-- START Input --

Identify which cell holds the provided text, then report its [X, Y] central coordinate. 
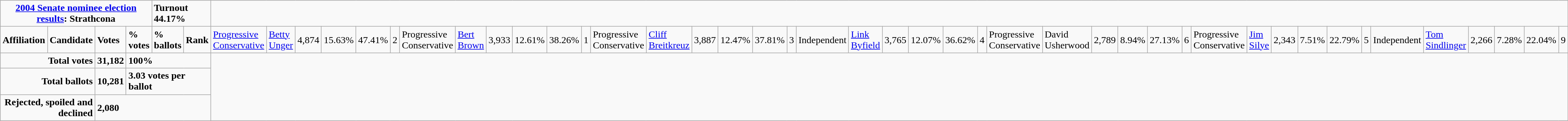
31,182 [111, 61]
2,080 [153, 108]
3,887 [705, 40]
Votes [111, 40]
Cliff Breitkreuz [669, 40]
10,281 [111, 82]
12.61% [530, 40]
Jim Silye [1259, 40]
Turnout 44.17% [181, 14]
Rank [197, 40]
Rejected, spoiled and declined [48, 108]
36.62% [960, 40]
2004 Senate nominee election results: Strathcona [76, 14]
3,933 [499, 40]
22.04% [1542, 40]
3.03 votes per ballot [168, 82]
2,343 [1284, 40]
22.79% [1344, 40]
47.41% [373, 40]
Total votes [48, 61]
100% [168, 61]
8.94% [1132, 40]
38.26% [564, 40]
7.28% [1509, 40]
% ballots [167, 40]
5 [1366, 40]
9 [1564, 40]
7.51% [1313, 40]
15.63% [339, 40]
Bert Brown [471, 40]
Link Byfield [865, 40]
2 [395, 40]
2,266 [1481, 40]
6 [1187, 40]
Tom Sindlinger [1445, 40]
Candidate [71, 40]
3 [792, 40]
Betty Unger [281, 40]
Affiliation [24, 40]
3,765 [895, 40]
2,789 [1105, 40]
1 [586, 40]
12.47% [735, 40]
37.81% [770, 40]
4 [982, 40]
% votes [139, 40]
Total ballots [48, 82]
27.13% [1165, 40]
12.07% [926, 40]
4,874 [308, 40]
David Usherwood [1067, 40]
Output the [X, Y] coordinate of the center of the cell containing the given text.  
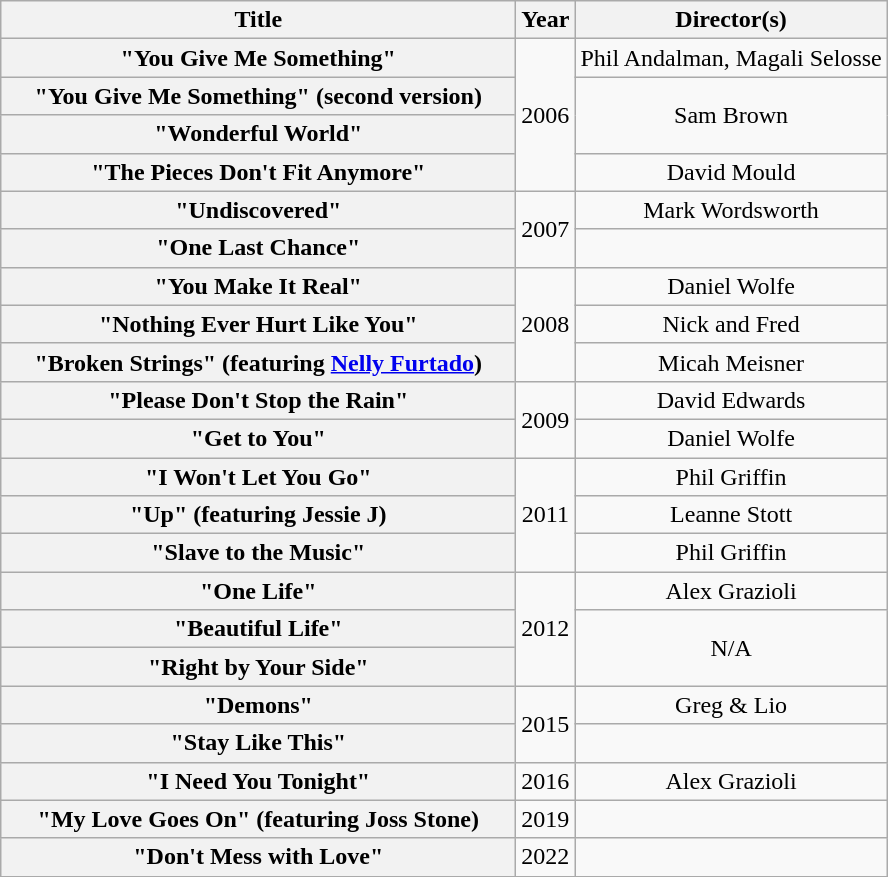
2007 [546, 229]
2015 [546, 724]
"Get to You" [258, 438]
N/A [731, 648]
"One Life" [258, 591]
"I Won't Let You Go" [258, 477]
2019 [546, 819]
Sam Brown [731, 115]
Greg & Lio [731, 705]
Leanne Stott [731, 515]
"Slave to the Music" [258, 553]
"Demons" [258, 705]
Title [258, 20]
Director(s) [731, 20]
"Please Don't Stop the Rain" [258, 400]
"Right by Your Side" [258, 667]
2011 [546, 515]
"One Last Chance" [258, 248]
"My Love Goes On" (featuring Joss Stone) [258, 819]
2009 [546, 419]
2022 [546, 857]
"Undiscovered" [258, 210]
"Wonderful World" [258, 134]
Year [546, 20]
2012 [546, 629]
"Don't Mess with Love" [258, 857]
2016 [546, 781]
"Nothing Ever Hurt Like You" [258, 324]
"I Need You Tonight" [258, 781]
"Stay Like This" [258, 743]
2008 [546, 324]
"You Give Me Something" (second version) [258, 96]
"You Give Me Something" [258, 58]
Nick and Fred [731, 324]
Mark Wordsworth [731, 210]
"The Pieces Don't Fit Anymore" [258, 172]
David Edwards [731, 400]
2006 [546, 115]
David Mould [731, 172]
Micah Meisner [731, 362]
Phil Andalman, Magali Selosse [731, 58]
"Up" (featuring Jessie J) [258, 515]
"You Make It Real" [258, 286]
"Beautiful Life" [258, 629]
"Broken Strings" (featuring Nelly Furtado) [258, 362]
Search for the cell housing the specified text and yield its (x, y) center coordinate. 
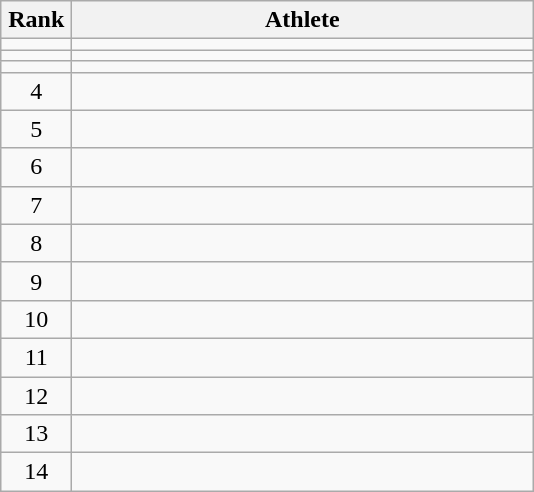
9 (36, 281)
7 (36, 205)
8 (36, 243)
11 (36, 357)
6 (36, 167)
12 (36, 395)
13 (36, 434)
Rank (36, 20)
14 (36, 472)
10 (36, 319)
5 (36, 129)
Athlete (302, 20)
4 (36, 91)
Identify which cell holds the provided text, then report its (X, Y) central coordinate. 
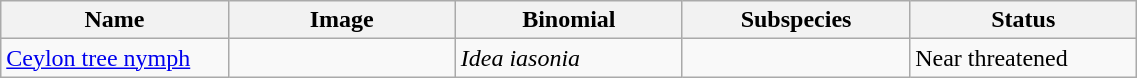
Image (342, 20)
Near threatened (1024, 58)
Name (114, 20)
Subspecies (796, 20)
Binomial (568, 20)
Idea iasonia (568, 58)
Ceylon tree nymph (114, 58)
Status (1024, 20)
Search for the cell housing the specified text and yield its [x, y] center coordinate. 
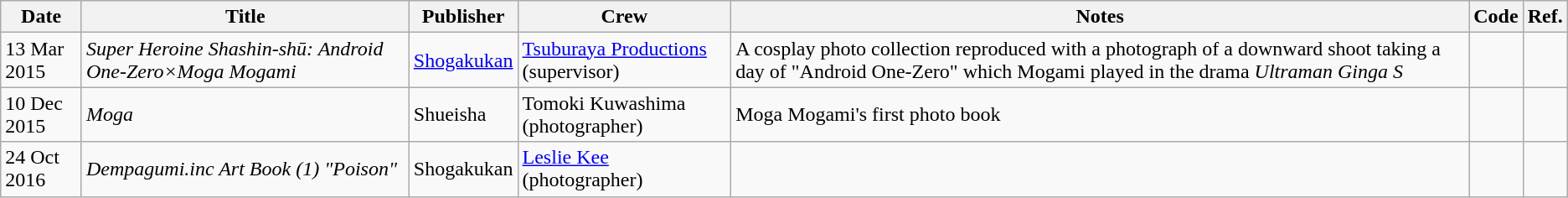
Dempagumi.inc Art Book (1) "Poison" [245, 169]
Moga Mogami's first photo book [1101, 114]
Tomoki Kuwashima (photographer) [625, 114]
Notes [1101, 17]
Ref. [1545, 17]
10 Dec 2015 [42, 114]
13 Mar 2015 [42, 60]
24 Oct 2016 [42, 169]
Crew [625, 17]
Tsuburaya Productions (supervisor) [625, 60]
Super Heroine Shashin-shū: Android One-Zero×Moga Mogami [245, 60]
Date [42, 17]
Moga [245, 114]
Leslie Kee (photographer) [625, 169]
Code [1496, 17]
Title [245, 17]
Publisher [463, 17]
Shueisha [463, 114]
Output the (X, Y) coordinate of the center of the cell containing the given text.  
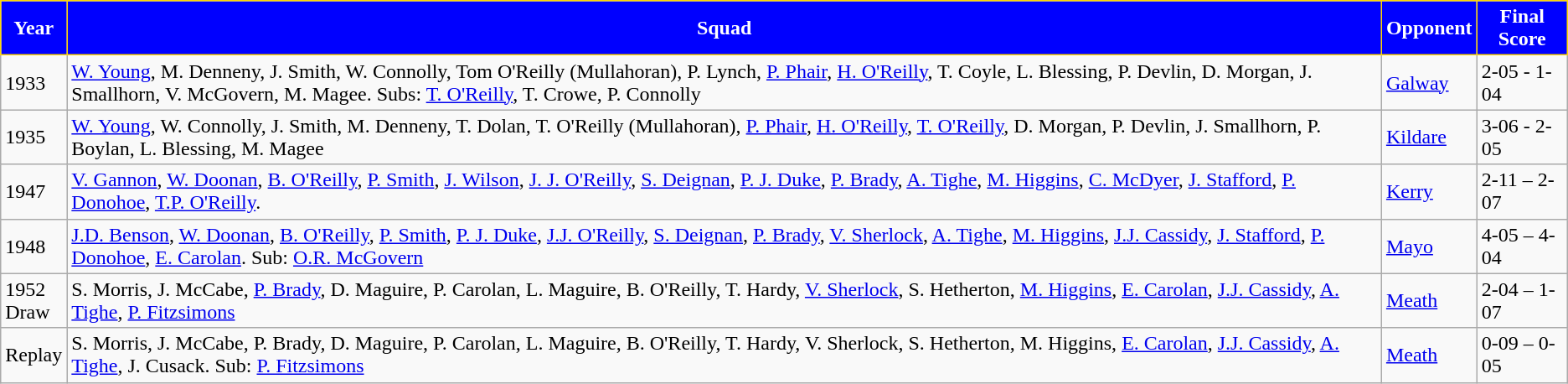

-- END Input --

What you need to do: Please repeat the rows starting with the one containing "2007 [546, 229]" and going on through the one containing "2012 [546, 629]", copied word for word.

Answer to the problem:
2007 [546, 229]
2015 [546, 724]
"Get to You" [258, 438]
N/A [731, 648]
"One Life" [258, 591]
"I Won't Let You Go" [258, 477]
2019 [546, 819]
Sam Brown [731, 115]
Greg & Lio [731, 705]
Leanne Stott [731, 515]
"Slave to the Music" [258, 553]
"Demons" [258, 705]
Title [258, 20]
Director(s) [731, 20]
"Please Don't Stop the Rain" [258, 400]
"Right by Your Side" [258, 667]
2011 [546, 515]
"One Last Chance" [258, 248]
"My Love Goes On" (featuring Joss Stone) [258, 819]
2009 [546, 419]
2022 [546, 857]
"Undiscovered" [258, 210]
"Wonderful World" [258, 134]
Year [546, 20]
2012 [546, 629]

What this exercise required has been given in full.